[Dataset entries]
──────────

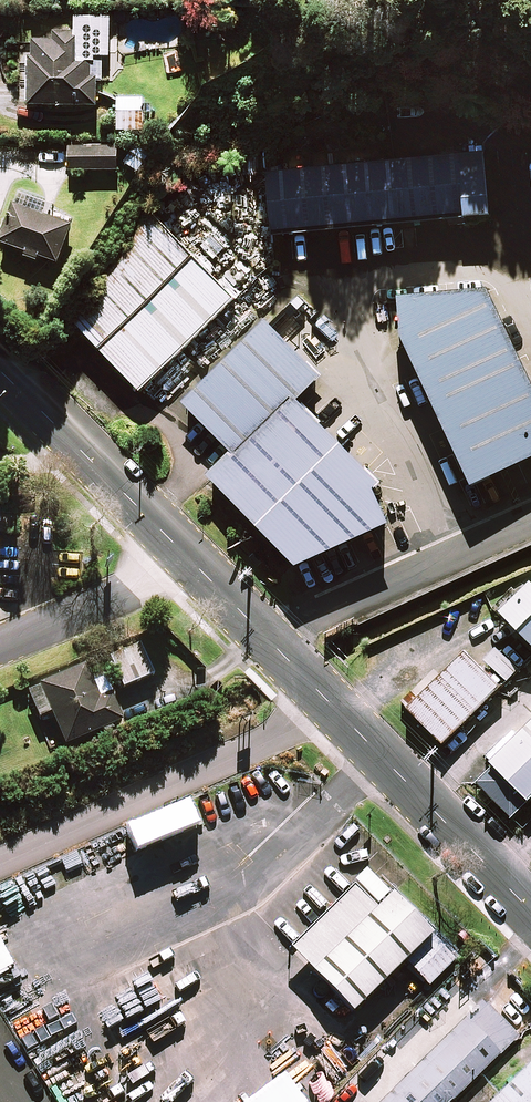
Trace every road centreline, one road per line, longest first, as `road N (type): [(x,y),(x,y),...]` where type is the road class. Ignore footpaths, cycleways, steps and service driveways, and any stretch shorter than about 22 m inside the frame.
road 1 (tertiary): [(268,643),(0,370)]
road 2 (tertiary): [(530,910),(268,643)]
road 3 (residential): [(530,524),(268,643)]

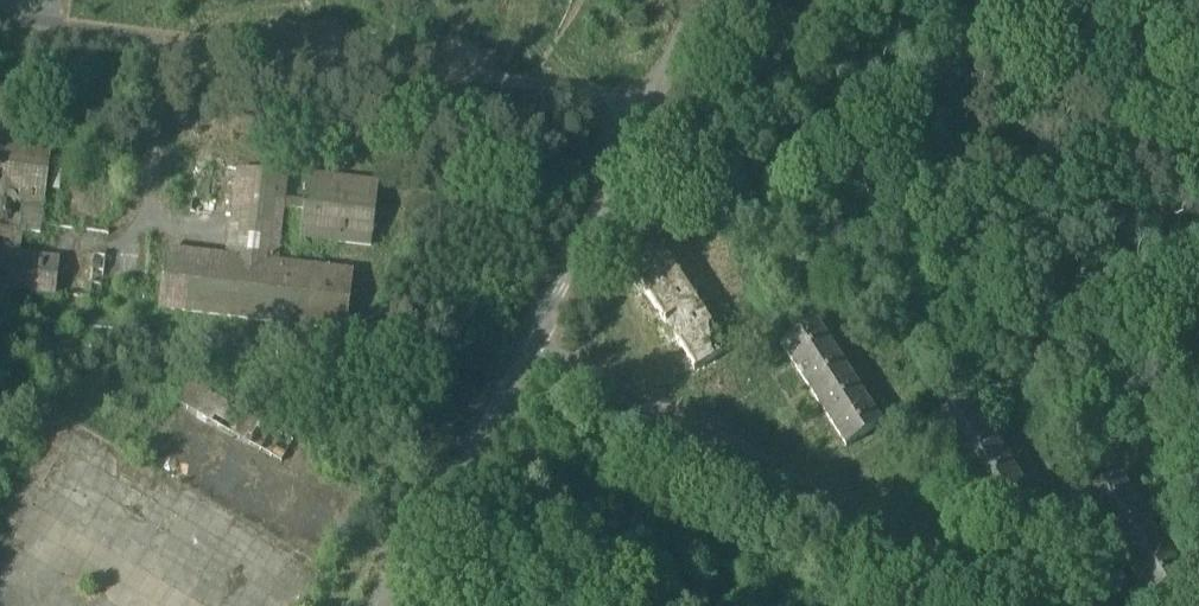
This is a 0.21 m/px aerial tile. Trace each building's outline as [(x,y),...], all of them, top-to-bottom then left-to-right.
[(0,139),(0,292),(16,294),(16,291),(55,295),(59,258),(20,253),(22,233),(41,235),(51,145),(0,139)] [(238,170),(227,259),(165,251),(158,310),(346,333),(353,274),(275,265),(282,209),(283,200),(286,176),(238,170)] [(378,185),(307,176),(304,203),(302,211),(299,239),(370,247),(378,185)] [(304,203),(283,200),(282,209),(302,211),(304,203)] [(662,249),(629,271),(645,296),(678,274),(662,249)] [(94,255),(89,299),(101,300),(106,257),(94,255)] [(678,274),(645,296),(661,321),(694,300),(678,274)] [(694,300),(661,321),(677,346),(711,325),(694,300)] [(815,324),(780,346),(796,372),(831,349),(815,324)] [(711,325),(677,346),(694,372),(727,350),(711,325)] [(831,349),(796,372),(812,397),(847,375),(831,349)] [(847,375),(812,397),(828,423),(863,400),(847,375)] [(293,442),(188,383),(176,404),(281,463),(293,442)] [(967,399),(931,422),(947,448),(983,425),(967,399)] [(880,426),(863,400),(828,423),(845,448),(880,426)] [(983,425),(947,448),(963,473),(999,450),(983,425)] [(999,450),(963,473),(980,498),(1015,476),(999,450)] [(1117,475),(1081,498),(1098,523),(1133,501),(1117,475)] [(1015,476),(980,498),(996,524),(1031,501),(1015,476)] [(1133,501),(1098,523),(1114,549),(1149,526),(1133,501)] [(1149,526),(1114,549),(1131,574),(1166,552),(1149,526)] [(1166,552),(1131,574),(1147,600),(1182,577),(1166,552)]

──────────

PROBLEM DETAILS: The data above should be restated exactly, with its images dropped.

SOLUTION FOR THIS TASK:
Trace every road centreline, one road per line, longest first, as `road N (type): [(x,y),(x,y),...]` where type is the road class. Ignore footpaths, cycleways, steps and service driveways, and any stretch shorter than about 22 m inside the frame.
road 1 (tertiary): [(268,643),(0,370)]
road 2 (tertiary): [(530,910),(268,643)]
road 3 (residential): [(530,524),(268,643)]

This is a 0.21 m/px aerial tile. Trace each building's outline as [(x,y),...], all of them, top-to-bottom then left-to-right.
[(0,139),(0,292),(16,294),(16,291),(55,295),(59,258),(20,253),(22,233),(41,235),(51,145),(0,139)] [(238,170),(227,259),(165,251),(158,310),(346,333),(353,274),(275,265),(282,209),(283,200),(286,176),(238,170)] [(378,185),(307,176),(304,203),(302,211),(299,239),(370,247),(378,185)] [(304,203),(283,200),(282,209),(302,211),(304,203)] [(662,249),(629,271),(645,296),(678,274),(662,249)] [(94,255),(89,299),(101,300),(106,257),(94,255)] [(678,274),(645,296),(661,321),(694,300),(678,274)] [(694,300),(661,321),(677,346),(711,325),(694,300)] [(815,324),(780,346),(796,372),(831,349),(815,324)] [(711,325),(677,346),(694,372),(727,350),(711,325)] [(831,349),(796,372),(812,397),(847,375),(831,349)] [(847,375),(812,397),(828,423),(863,400),(847,375)] [(293,442),(188,383),(176,404),(281,463),(293,442)] [(967,399),(931,422),(947,448),(983,425),(967,399)] [(880,426),(863,400),(828,423),(845,448),(880,426)] [(983,425),(947,448),(963,473),(999,450),(983,425)] [(999,450),(963,473),(980,498),(1015,476),(999,450)] [(1117,475),(1081,498),(1098,523),(1133,501),(1117,475)] [(1015,476),(980,498),(996,524),(1031,501),(1015,476)] [(1133,501),(1098,523),(1114,549),(1149,526),(1133,501)] [(1149,526),(1114,549),(1131,574),(1166,552),(1149,526)] [(1166,552),(1131,574),(1147,600),(1182,577),(1166,552)]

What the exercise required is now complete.